## PROMPT
Exact reproduction of all the entries is required, without any of their pictures.

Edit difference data
# # # # # # #

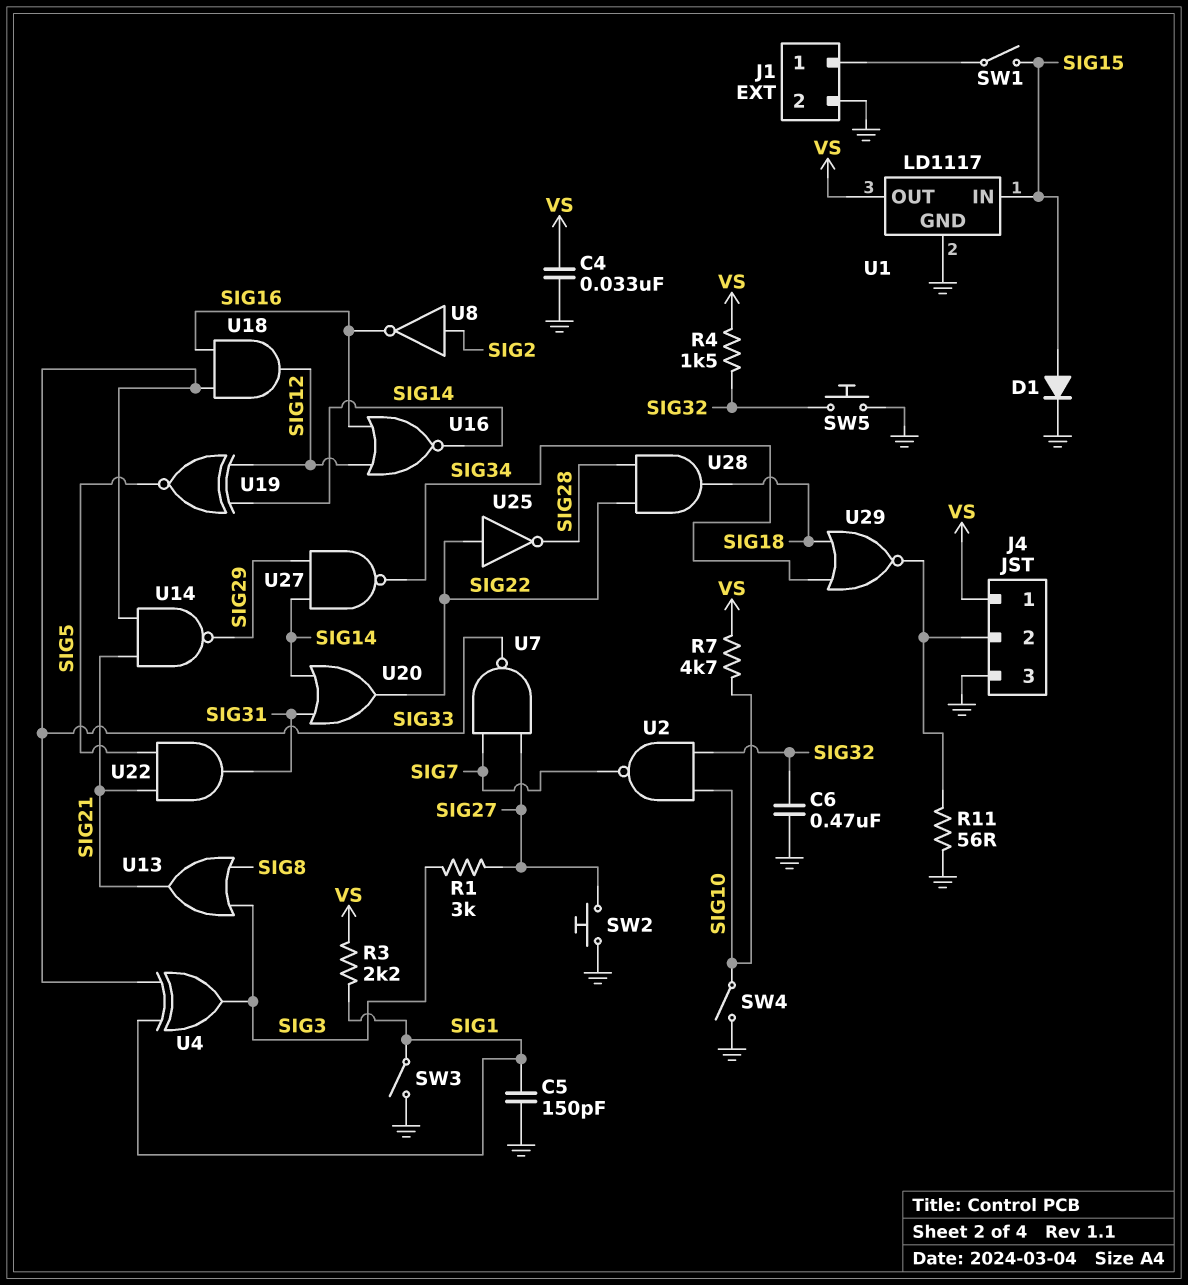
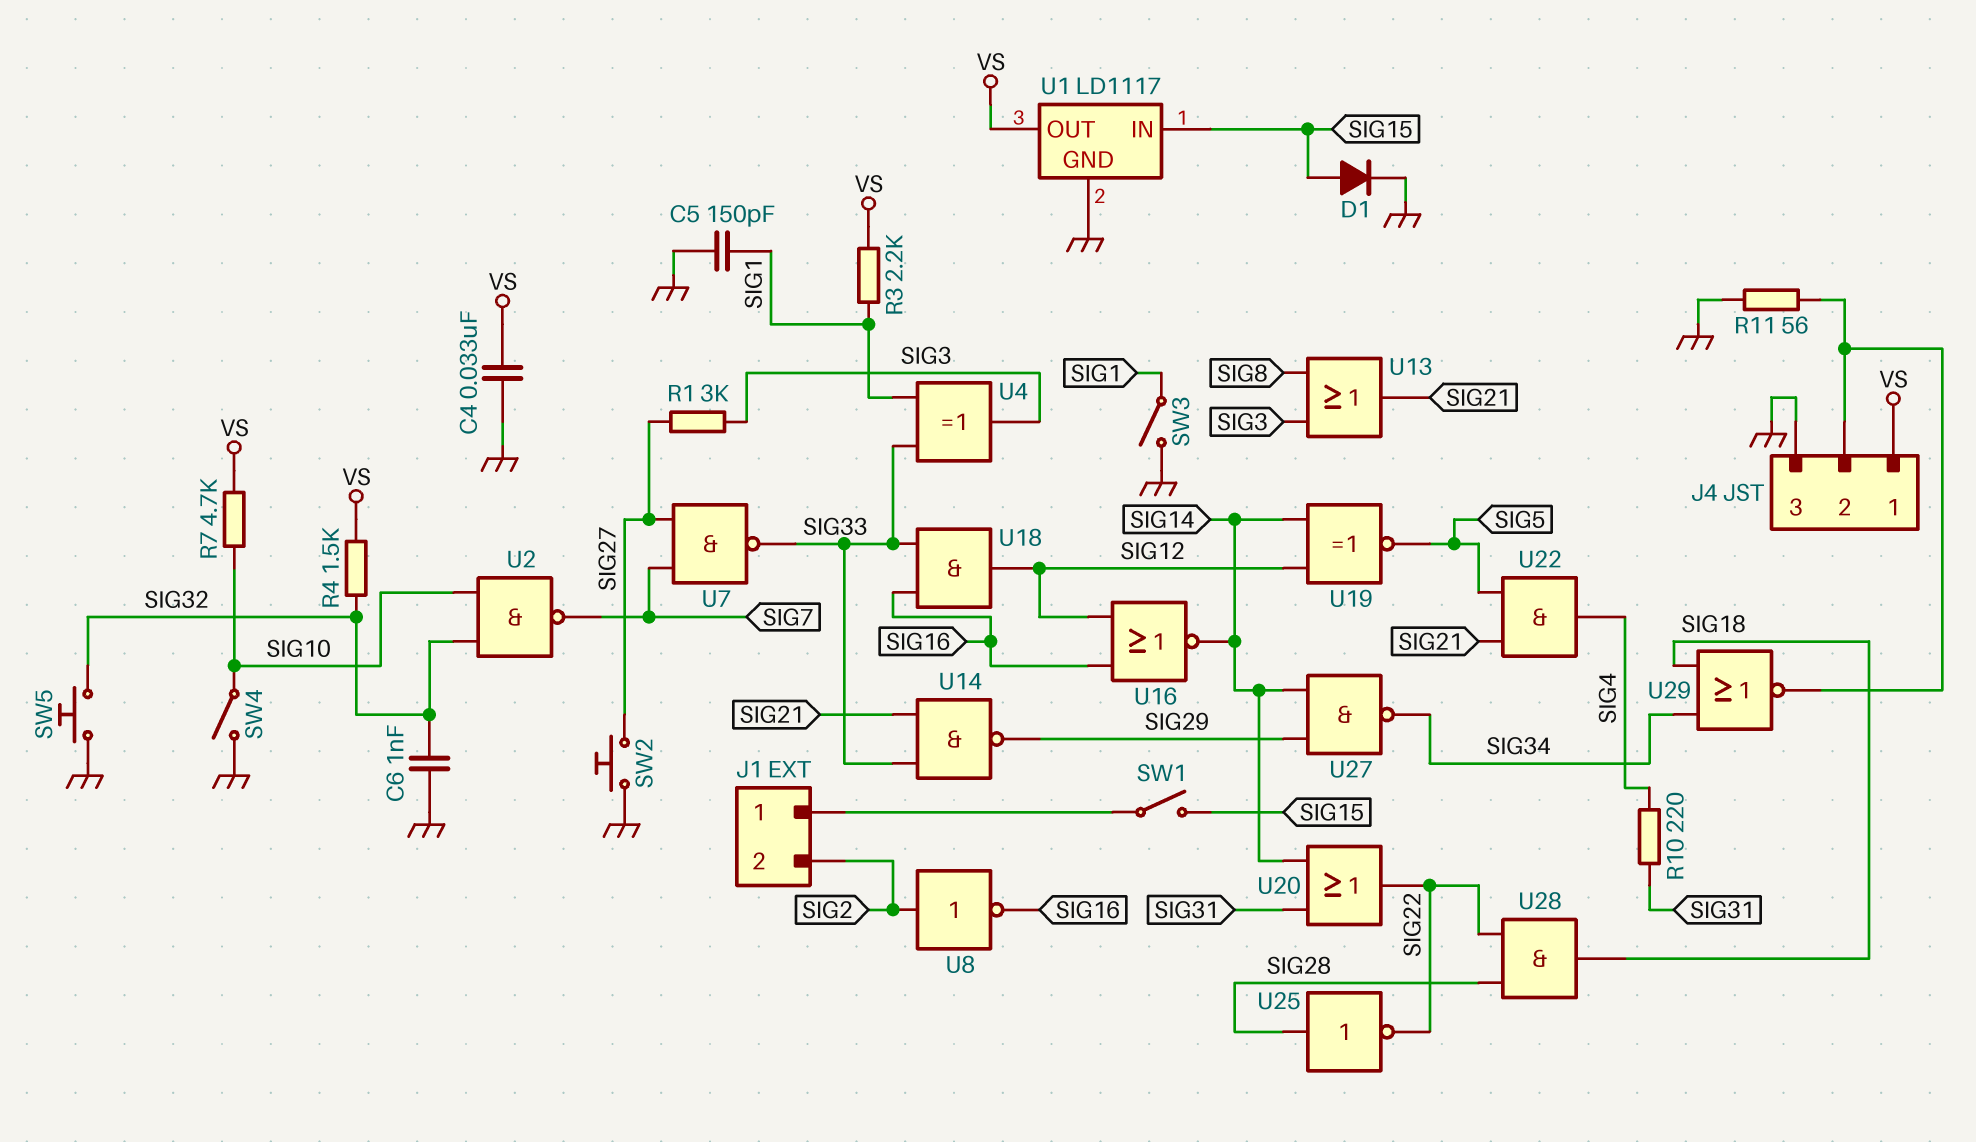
C6: 470nF (GND, SIG32) -> 1nF (GND, SIG32)
J1 pin 2: GND -> SIG2
R10: none -> 220 (SIG4, SIG31)
U22: AND (in SIG5, in SIG21, out SIG31) -> AND (in SIG5, in SIG21, out SIG4)
U25: NOT (in SIG22, out SIG28) -> NOT (in SIG28, out SIG22)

# # # # # # #

## OUTPUT FOR THIS EXERCISE
C6: 470nF (GND, SIG32) -> 1nF (GND, SIG32)
J1 pin 2: GND -> SIG2
R10: none -> 220 (SIG4, SIG31)
U22: AND (in SIG5, in SIG21, out SIG31) -> AND (in SIG5, in SIG21, out SIG4)
U25: NOT (in SIG22, out SIG28) -> NOT (in SIG28, out SIG22)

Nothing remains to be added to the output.